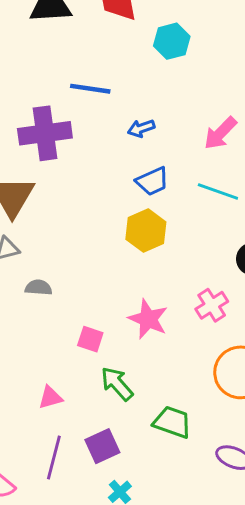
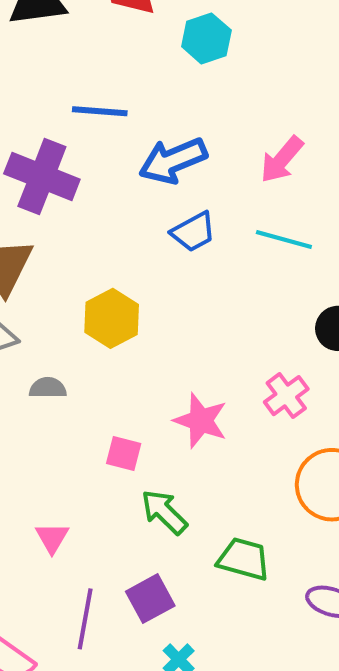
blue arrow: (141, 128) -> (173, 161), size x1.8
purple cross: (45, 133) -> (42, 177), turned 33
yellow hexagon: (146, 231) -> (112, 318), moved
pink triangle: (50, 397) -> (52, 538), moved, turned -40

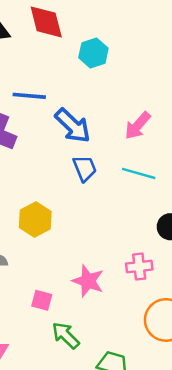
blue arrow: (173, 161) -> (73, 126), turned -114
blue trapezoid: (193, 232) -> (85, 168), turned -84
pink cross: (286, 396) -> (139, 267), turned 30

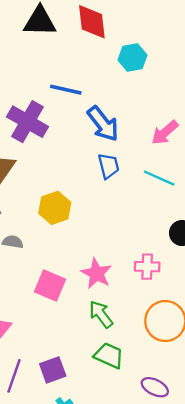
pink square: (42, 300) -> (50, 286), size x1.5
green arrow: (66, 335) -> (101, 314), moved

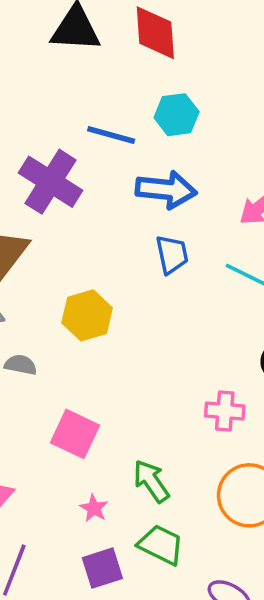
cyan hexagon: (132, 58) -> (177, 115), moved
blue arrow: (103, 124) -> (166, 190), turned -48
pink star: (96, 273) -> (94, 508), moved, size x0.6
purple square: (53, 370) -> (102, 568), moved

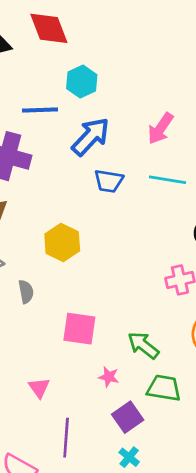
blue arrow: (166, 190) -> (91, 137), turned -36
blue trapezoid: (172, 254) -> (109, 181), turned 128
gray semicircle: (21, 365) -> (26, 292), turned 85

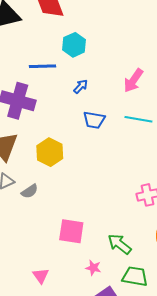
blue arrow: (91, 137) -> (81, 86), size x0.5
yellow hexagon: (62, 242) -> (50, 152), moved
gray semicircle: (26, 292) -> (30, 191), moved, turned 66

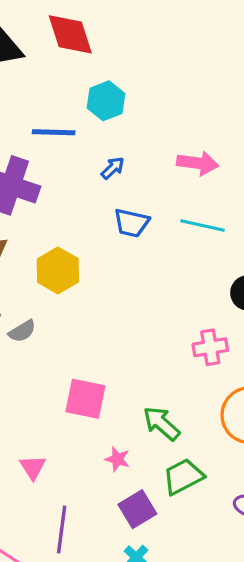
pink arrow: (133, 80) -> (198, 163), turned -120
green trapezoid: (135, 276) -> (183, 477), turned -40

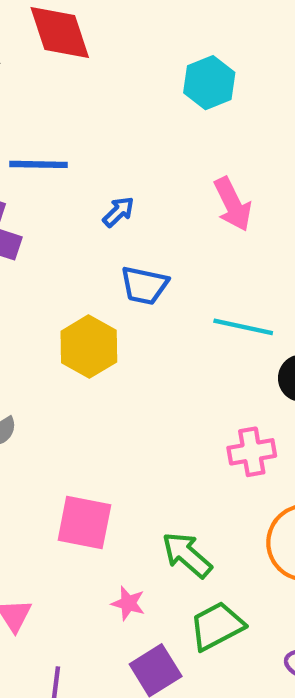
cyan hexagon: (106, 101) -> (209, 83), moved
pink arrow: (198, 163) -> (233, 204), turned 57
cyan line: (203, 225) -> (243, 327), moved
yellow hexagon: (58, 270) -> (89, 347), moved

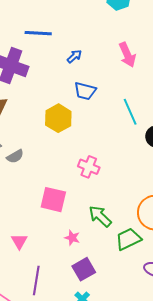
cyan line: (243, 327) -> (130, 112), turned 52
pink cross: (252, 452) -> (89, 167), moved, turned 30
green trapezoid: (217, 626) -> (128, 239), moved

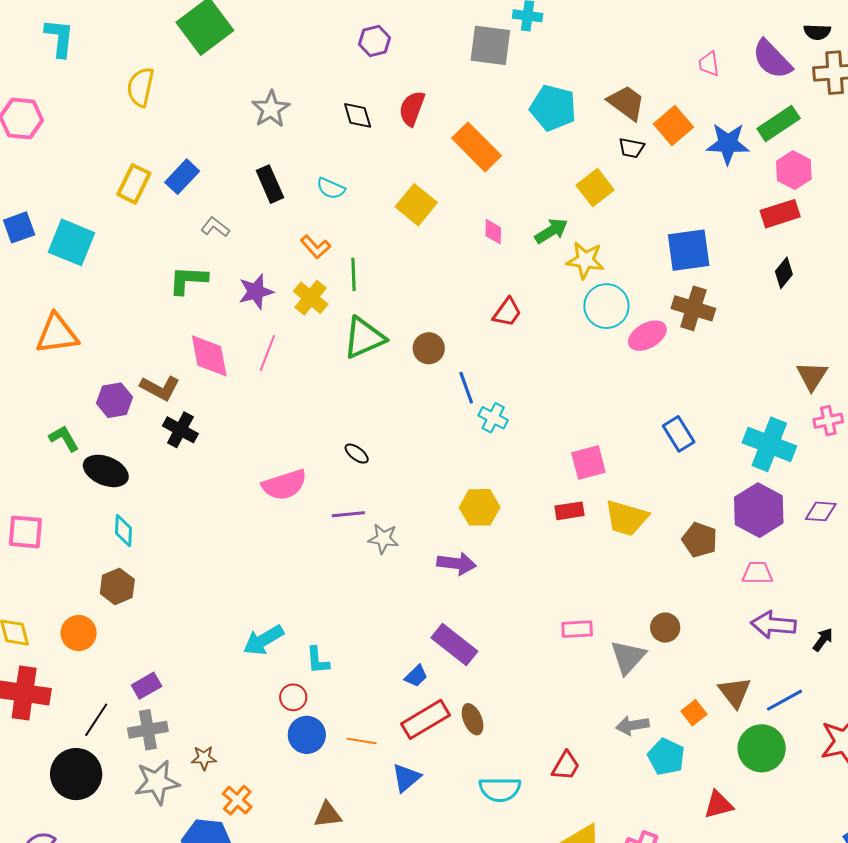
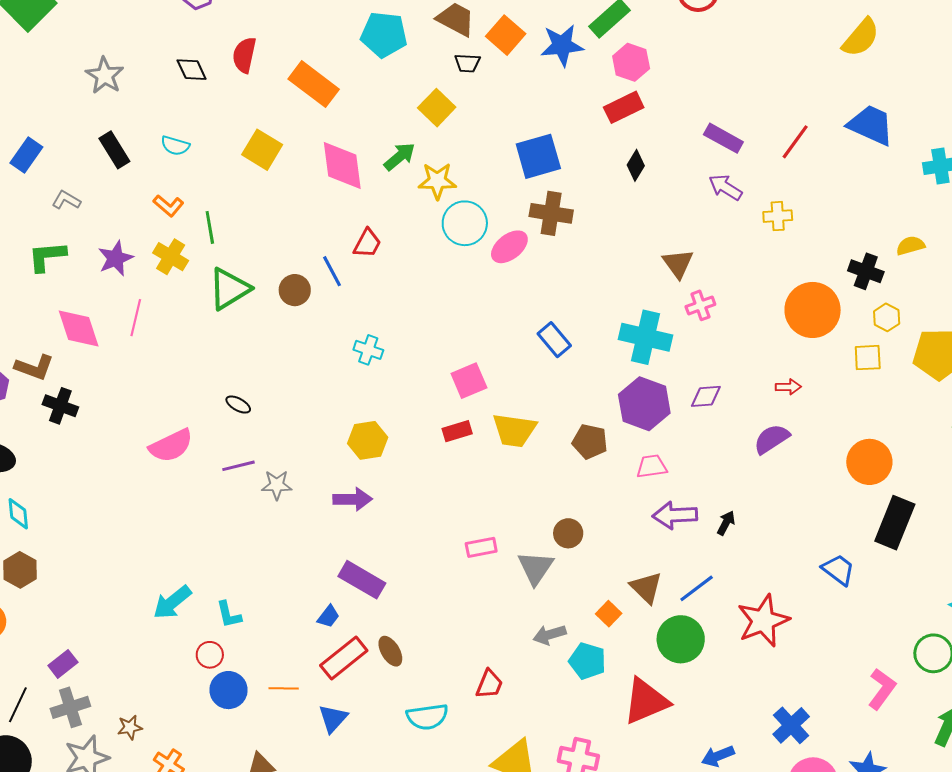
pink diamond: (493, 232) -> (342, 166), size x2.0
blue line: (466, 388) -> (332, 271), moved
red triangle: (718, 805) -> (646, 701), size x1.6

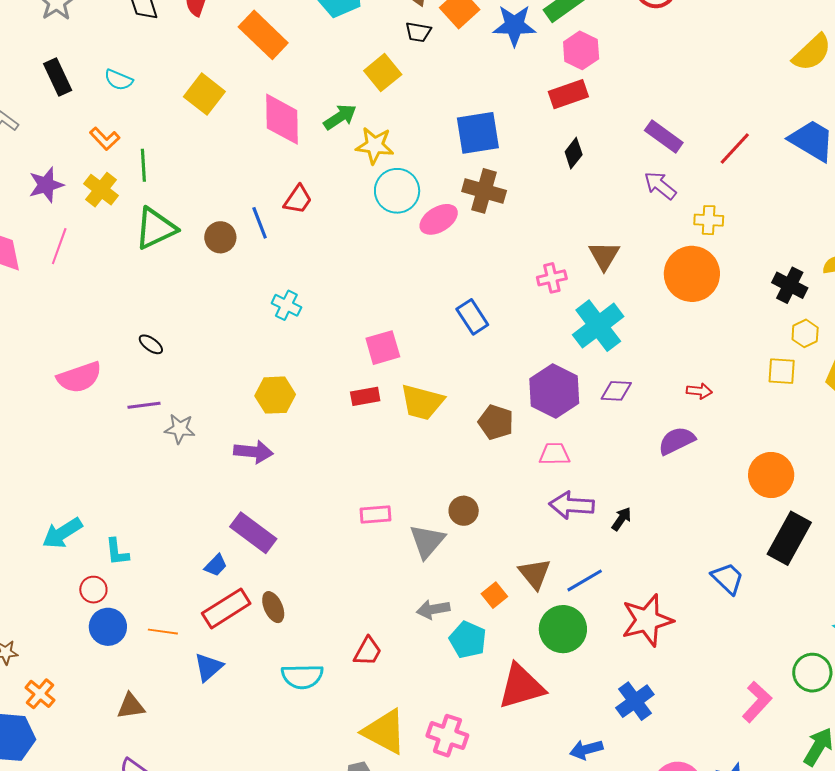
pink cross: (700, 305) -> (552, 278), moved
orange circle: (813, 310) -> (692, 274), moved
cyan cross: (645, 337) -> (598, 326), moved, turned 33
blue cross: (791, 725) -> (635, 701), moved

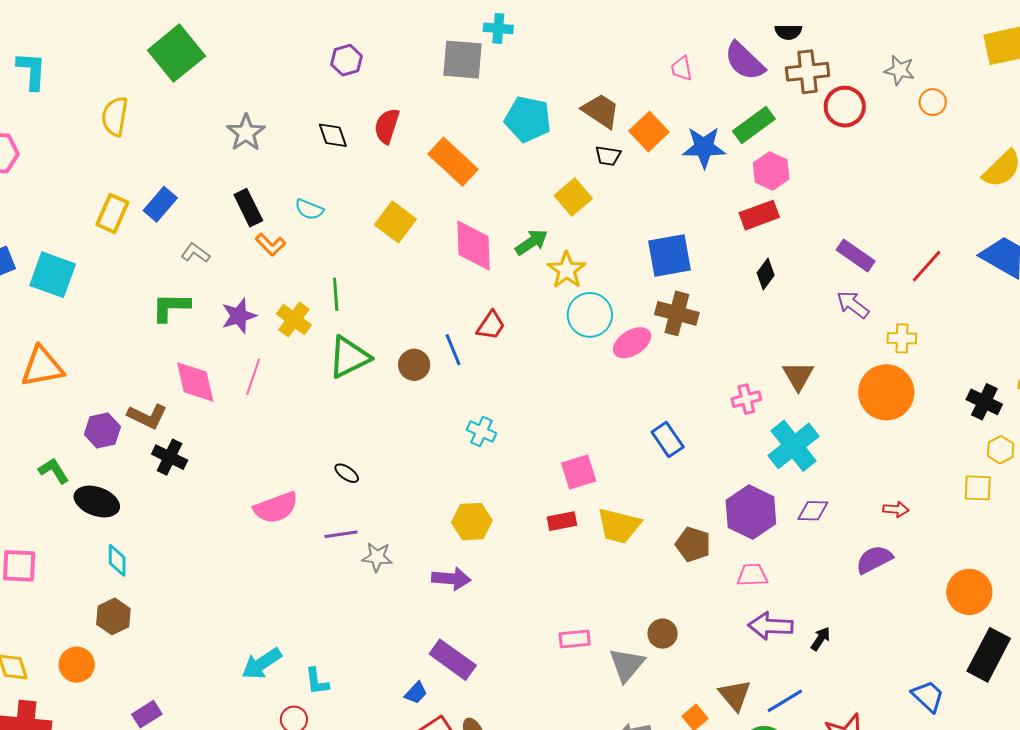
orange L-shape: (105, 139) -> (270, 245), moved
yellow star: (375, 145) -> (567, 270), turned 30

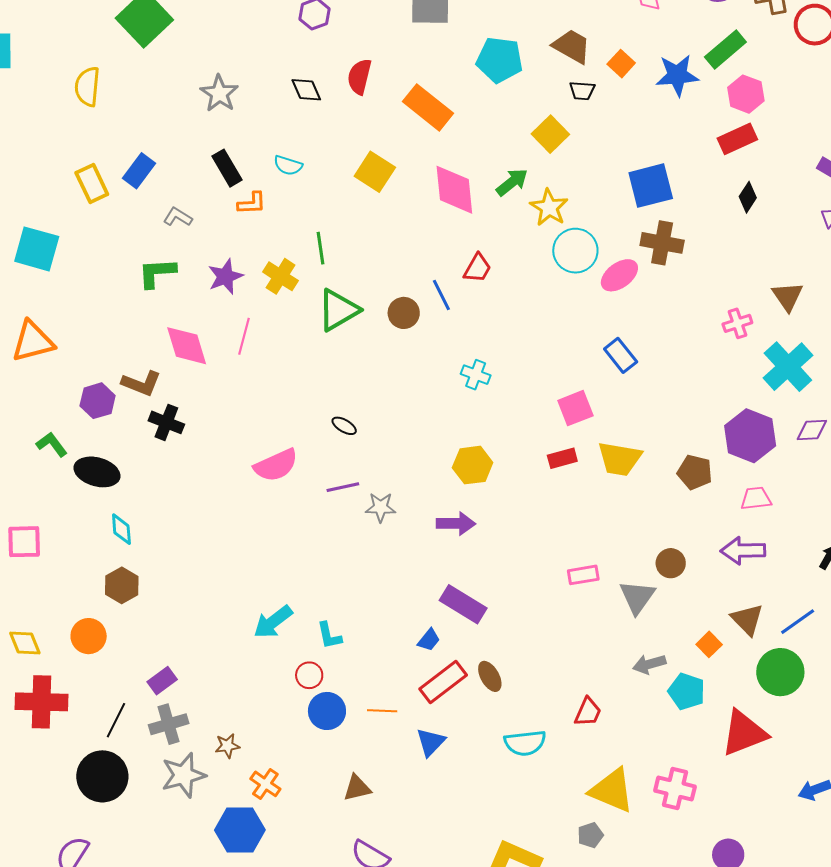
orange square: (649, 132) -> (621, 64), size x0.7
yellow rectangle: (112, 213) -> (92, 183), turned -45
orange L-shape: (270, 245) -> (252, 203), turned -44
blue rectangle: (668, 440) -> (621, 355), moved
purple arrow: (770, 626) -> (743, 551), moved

■ Task details
Would you retype every record above exactly, leaving out the pictures?

■ Response for this exercise
blue arrow: (141, 128) -> (173, 161), size x1.8
purple cross: (45, 133) -> (42, 177), turned 33
yellow hexagon: (146, 231) -> (112, 318), moved
pink triangle: (50, 397) -> (52, 538), moved, turned -40

blue arrow: (173, 161) -> (73, 126), turned -114
blue trapezoid: (193, 232) -> (85, 168), turned -84
pink cross: (286, 396) -> (139, 267), turned 30

pink square: (42, 300) -> (50, 286), size x1.5
green arrow: (66, 335) -> (101, 314), moved

cyan hexagon: (132, 58) -> (177, 115), moved
blue arrow: (103, 124) -> (166, 190), turned -48
pink star: (96, 273) -> (94, 508), moved, size x0.6
purple square: (53, 370) -> (102, 568), moved

blue arrow: (166, 190) -> (91, 137), turned -36
blue trapezoid: (172, 254) -> (109, 181), turned 128
gray semicircle: (21, 365) -> (26, 292), turned 85

blue arrow: (91, 137) -> (81, 86), size x0.5
yellow hexagon: (62, 242) -> (50, 152), moved
gray semicircle: (26, 292) -> (30, 191), moved, turned 66

pink arrow: (133, 80) -> (198, 163), turned -120
green trapezoid: (135, 276) -> (183, 477), turned -40

cyan hexagon: (106, 101) -> (209, 83), moved
pink arrow: (198, 163) -> (233, 204), turned 57
cyan line: (203, 225) -> (243, 327), moved
yellow hexagon: (58, 270) -> (89, 347), moved

cyan line: (243, 327) -> (130, 112), turned 52
pink cross: (252, 452) -> (89, 167), moved, turned 30
green trapezoid: (217, 626) -> (128, 239), moved

pink diamond: (493, 232) -> (342, 166), size x2.0
blue line: (466, 388) -> (332, 271), moved
red triangle: (718, 805) -> (646, 701), size x1.6

pink cross: (700, 305) -> (552, 278), moved
orange circle: (813, 310) -> (692, 274), moved
cyan cross: (645, 337) -> (598, 326), moved, turned 33
blue cross: (791, 725) -> (635, 701), moved

orange L-shape: (105, 139) -> (270, 245), moved
yellow star: (375, 145) -> (567, 270), turned 30

orange square: (649, 132) -> (621, 64), size x0.7
yellow rectangle: (112, 213) -> (92, 183), turned -45
orange L-shape: (270, 245) -> (252, 203), turned -44
blue rectangle: (668, 440) -> (621, 355), moved
purple arrow: (770, 626) -> (743, 551), moved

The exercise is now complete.